WORK REQUEST — Read the records that follow and state how many lines hold "AGND", adding nothing else.

Collected data:
· · ·

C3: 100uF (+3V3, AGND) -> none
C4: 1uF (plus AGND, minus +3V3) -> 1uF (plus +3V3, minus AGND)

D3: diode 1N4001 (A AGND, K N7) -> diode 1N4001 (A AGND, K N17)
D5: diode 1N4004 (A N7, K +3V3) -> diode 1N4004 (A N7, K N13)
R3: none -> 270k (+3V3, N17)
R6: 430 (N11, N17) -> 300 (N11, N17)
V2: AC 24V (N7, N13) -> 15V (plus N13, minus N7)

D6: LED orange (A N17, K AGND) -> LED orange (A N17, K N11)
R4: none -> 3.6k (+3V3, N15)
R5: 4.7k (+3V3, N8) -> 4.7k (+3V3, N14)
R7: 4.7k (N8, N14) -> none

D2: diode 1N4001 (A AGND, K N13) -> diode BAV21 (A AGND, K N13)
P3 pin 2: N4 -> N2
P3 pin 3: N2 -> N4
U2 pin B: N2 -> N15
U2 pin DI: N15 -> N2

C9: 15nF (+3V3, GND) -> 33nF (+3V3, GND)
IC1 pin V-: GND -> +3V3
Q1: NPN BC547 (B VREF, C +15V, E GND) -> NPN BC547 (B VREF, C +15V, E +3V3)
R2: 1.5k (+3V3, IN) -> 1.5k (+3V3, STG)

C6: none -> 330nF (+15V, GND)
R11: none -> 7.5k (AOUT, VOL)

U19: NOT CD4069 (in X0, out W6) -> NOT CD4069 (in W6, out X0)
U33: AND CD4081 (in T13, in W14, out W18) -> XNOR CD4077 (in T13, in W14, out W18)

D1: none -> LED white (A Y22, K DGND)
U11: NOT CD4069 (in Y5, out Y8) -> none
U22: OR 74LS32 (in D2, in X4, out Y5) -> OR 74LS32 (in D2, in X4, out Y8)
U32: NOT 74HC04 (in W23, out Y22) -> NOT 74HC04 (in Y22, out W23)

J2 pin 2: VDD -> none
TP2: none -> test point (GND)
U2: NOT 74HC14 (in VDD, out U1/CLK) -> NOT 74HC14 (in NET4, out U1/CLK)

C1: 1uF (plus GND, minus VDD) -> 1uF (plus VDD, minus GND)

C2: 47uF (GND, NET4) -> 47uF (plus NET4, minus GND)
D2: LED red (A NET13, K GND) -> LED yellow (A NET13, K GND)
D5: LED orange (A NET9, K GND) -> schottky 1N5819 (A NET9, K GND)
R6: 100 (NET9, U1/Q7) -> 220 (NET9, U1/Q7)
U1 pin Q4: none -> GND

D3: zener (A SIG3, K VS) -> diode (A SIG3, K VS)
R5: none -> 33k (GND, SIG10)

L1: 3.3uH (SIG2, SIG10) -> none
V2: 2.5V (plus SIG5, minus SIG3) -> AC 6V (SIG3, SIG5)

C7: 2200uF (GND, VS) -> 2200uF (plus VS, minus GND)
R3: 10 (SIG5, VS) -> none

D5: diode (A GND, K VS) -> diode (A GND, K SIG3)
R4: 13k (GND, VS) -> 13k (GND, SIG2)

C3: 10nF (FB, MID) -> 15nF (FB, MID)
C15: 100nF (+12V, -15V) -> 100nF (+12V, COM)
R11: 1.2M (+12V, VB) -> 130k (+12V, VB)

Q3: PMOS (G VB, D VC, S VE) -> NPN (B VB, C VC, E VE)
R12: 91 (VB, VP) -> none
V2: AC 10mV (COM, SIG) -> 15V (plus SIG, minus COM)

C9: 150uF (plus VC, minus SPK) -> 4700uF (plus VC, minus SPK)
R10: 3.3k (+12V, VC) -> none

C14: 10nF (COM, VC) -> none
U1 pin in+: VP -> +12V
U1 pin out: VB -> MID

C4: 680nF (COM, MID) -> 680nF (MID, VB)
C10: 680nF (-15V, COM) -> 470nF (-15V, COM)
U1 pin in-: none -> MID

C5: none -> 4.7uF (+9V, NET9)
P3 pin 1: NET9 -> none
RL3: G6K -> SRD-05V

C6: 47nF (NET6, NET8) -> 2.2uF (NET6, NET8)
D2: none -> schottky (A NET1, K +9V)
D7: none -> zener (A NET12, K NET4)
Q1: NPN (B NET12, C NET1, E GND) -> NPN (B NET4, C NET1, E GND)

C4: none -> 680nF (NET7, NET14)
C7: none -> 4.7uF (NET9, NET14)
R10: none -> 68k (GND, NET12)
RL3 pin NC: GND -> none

· · ·

TASK ANSWER — 5